Provide only the number of lines in the data below that contain the word "grey".

Data shown START

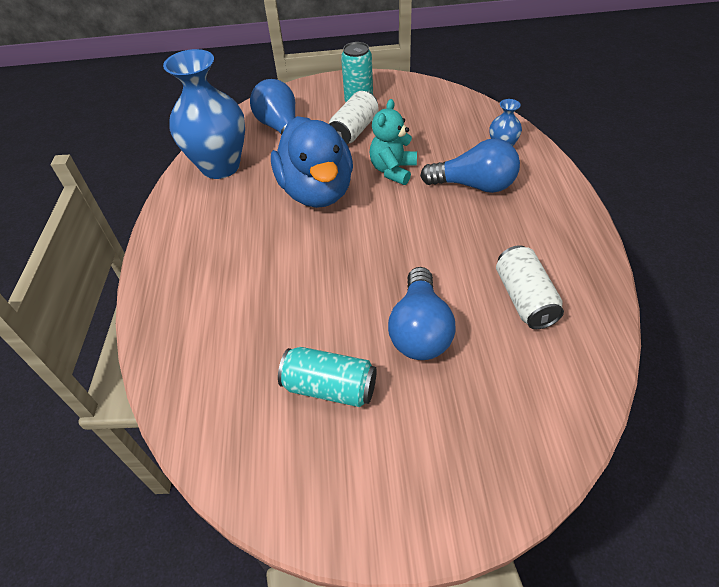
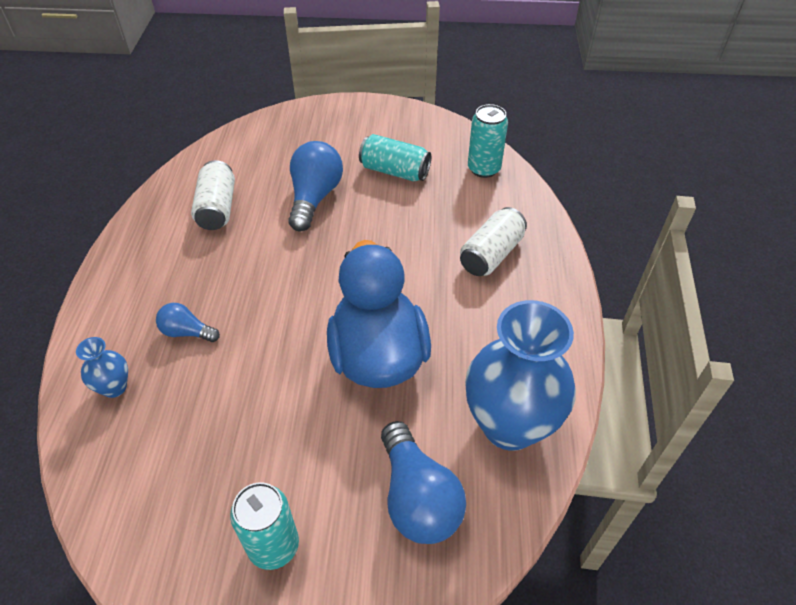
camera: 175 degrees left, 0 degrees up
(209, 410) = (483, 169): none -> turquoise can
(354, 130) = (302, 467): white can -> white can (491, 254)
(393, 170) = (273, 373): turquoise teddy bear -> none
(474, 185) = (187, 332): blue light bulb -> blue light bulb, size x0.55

Data shown END
Data shown START

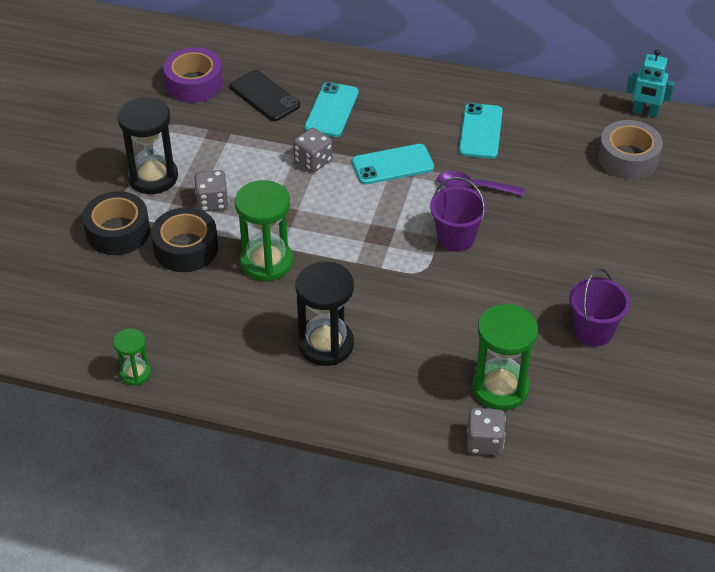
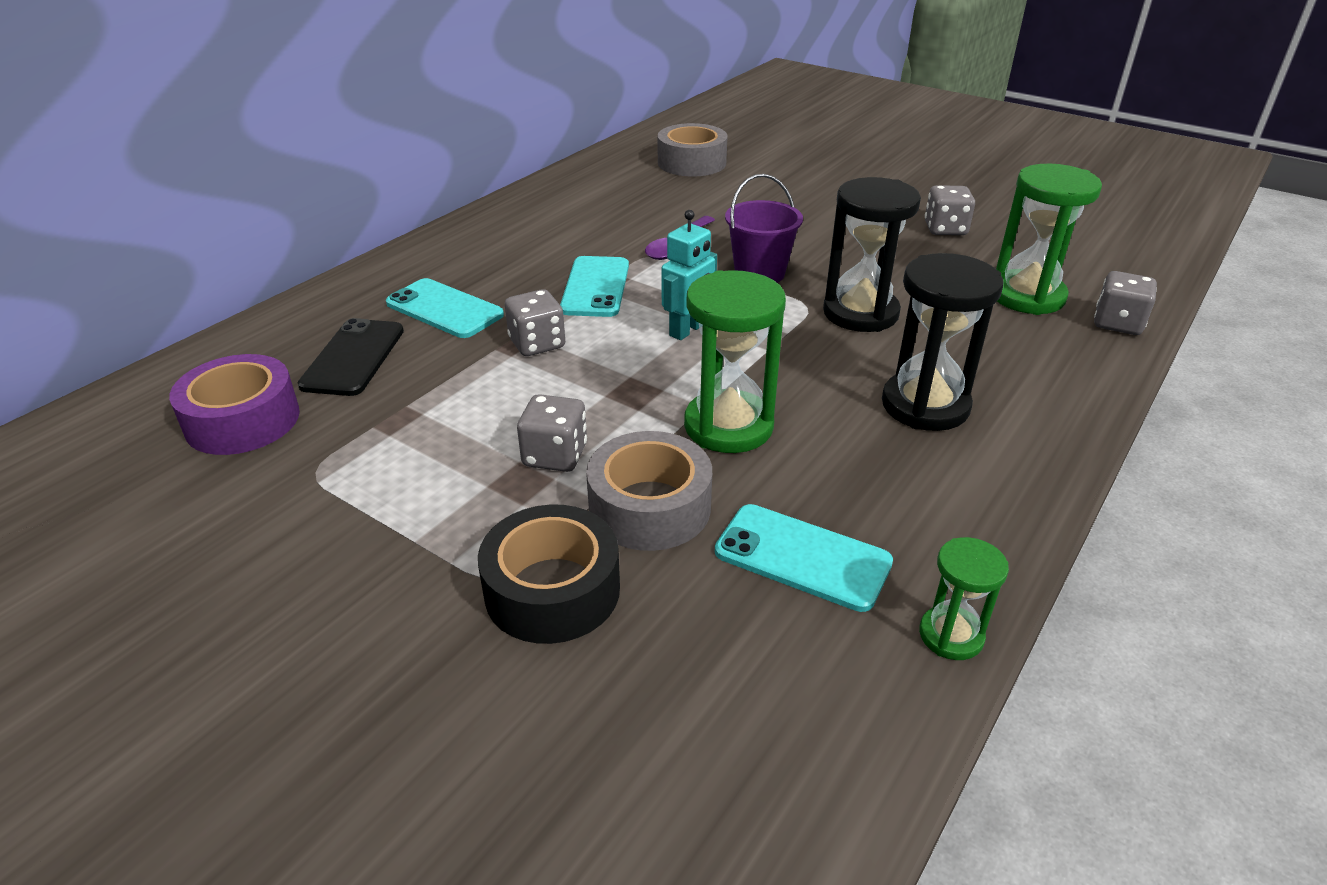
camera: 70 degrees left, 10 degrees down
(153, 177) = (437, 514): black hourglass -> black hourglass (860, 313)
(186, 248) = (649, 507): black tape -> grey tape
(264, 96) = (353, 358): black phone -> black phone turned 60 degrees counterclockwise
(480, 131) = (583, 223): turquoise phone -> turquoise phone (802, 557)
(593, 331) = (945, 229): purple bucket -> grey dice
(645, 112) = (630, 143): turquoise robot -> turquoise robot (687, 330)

Data shown END

### Written response
2